-- DATA follows --
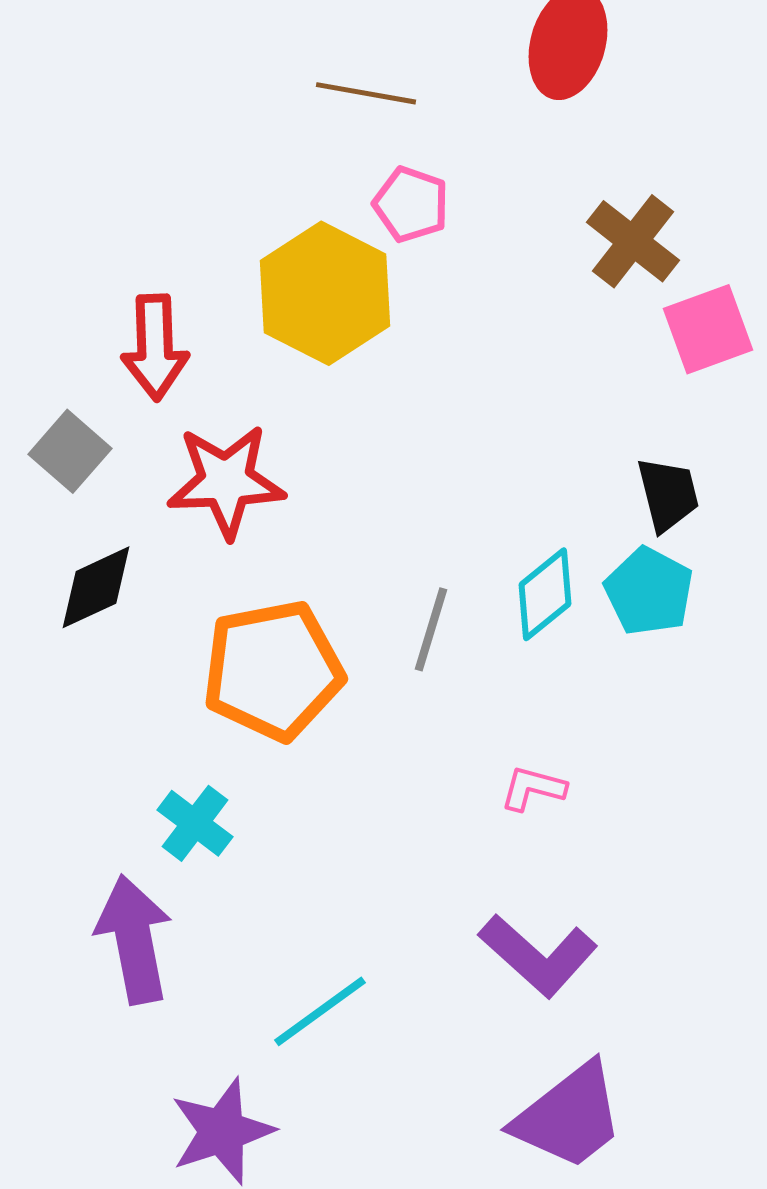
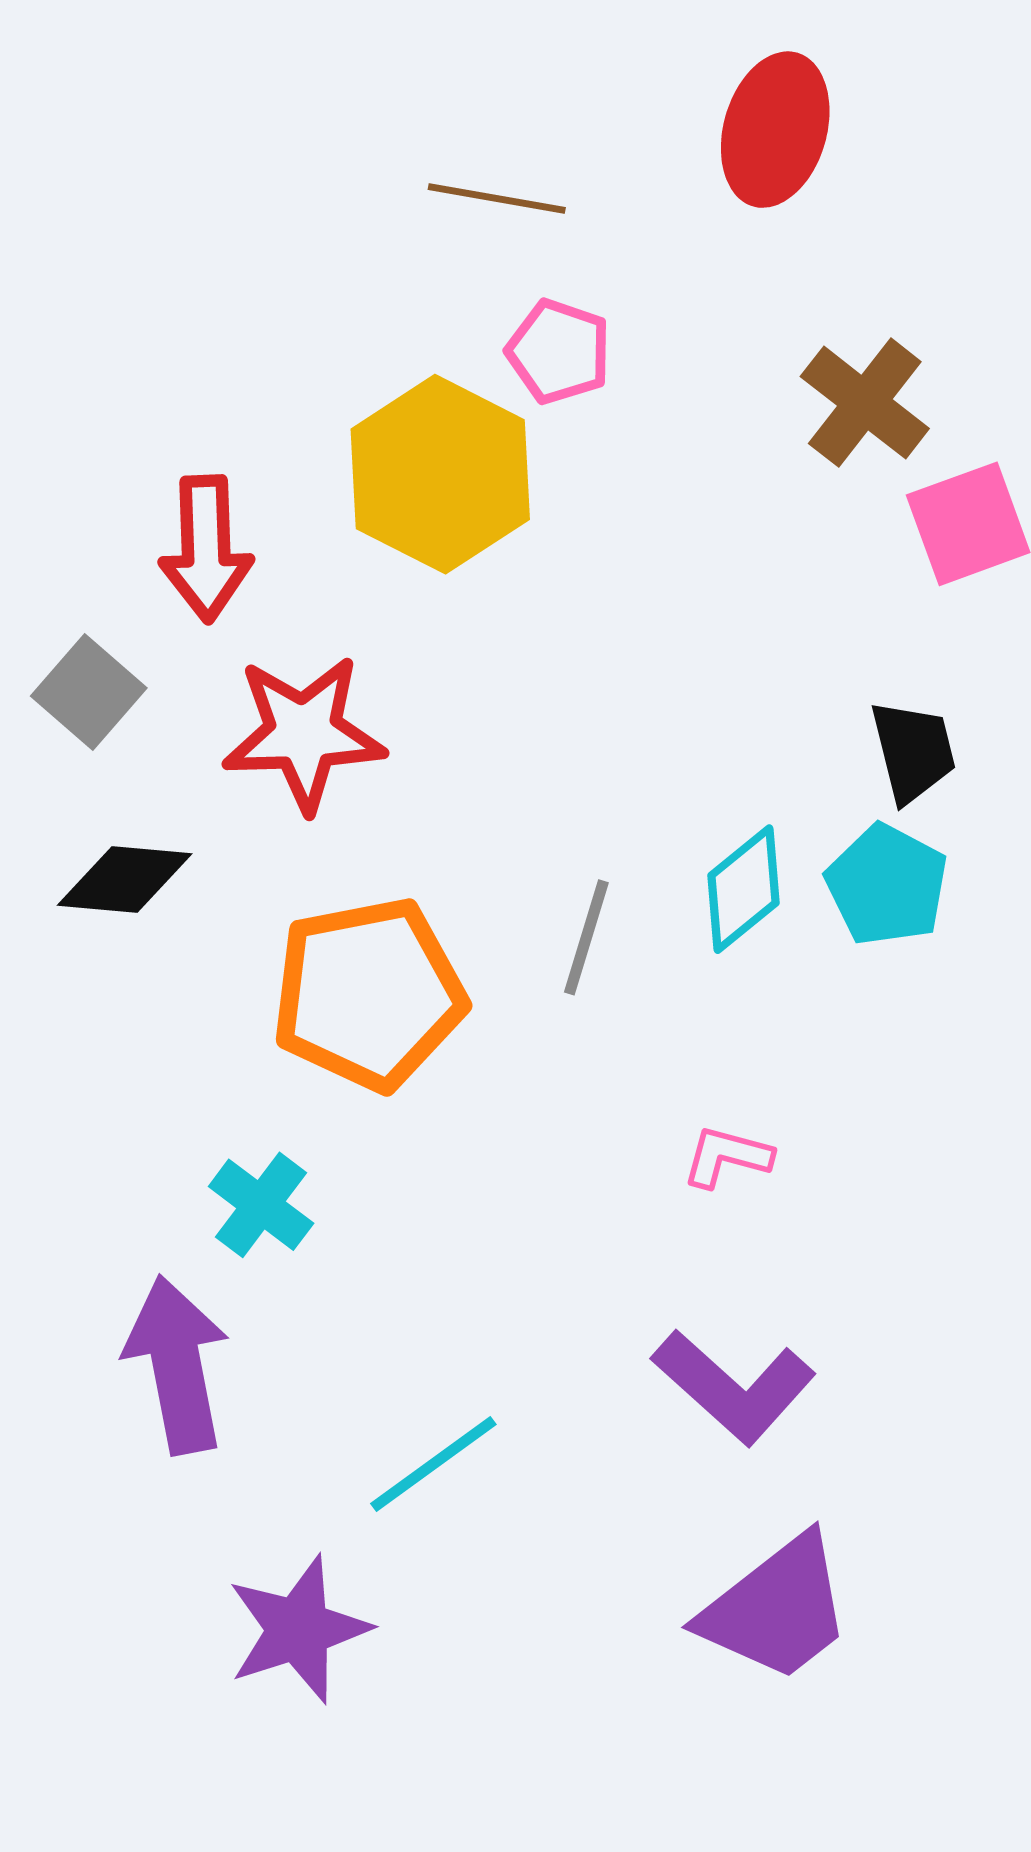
black diamond: (96, 587) -> (125, 879), turned 30

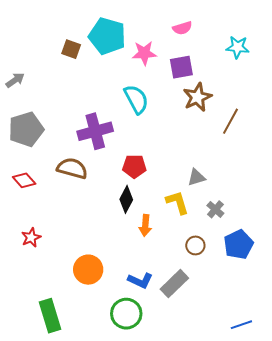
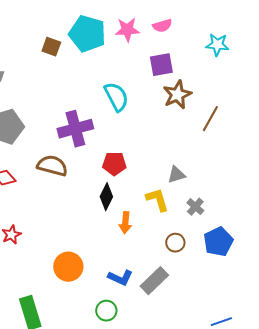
pink star: (144, 53) -> (127, 30), moved
green circle: (126, 314) -> (106, 311), size x0.7

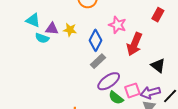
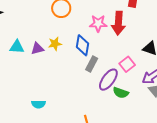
cyan semicircle: (42, 38) -> (38, 104), moved
red arrow: (134, 44) -> (118, 23), moved
pink square: (132, 90) -> (127, 64), moved

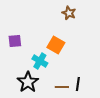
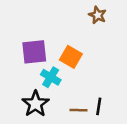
brown star: (69, 13) -> (98, 15), moved
purple square: (15, 41) -> (34, 52), moved, size x1.5

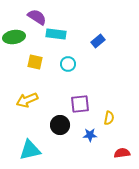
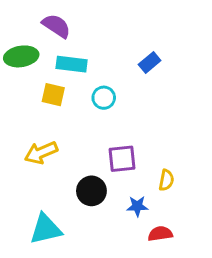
cyan rectangle: (56, 34) -> (72, 64), moved
red semicircle: (122, 153) -> (160, 234), moved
-- DATA concluded --
TASK REQUIREMENTS. Starting at the line in the records above that contains "cyan rectangle: (56, 34) -> (72, 64), moved", output every line up to and including the last one, with nothing added.

EXERCISE RESULT.
cyan rectangle: (56, 34) -> (72, 64), moved
red semicircle: (122, 153) -> (160, 234), moved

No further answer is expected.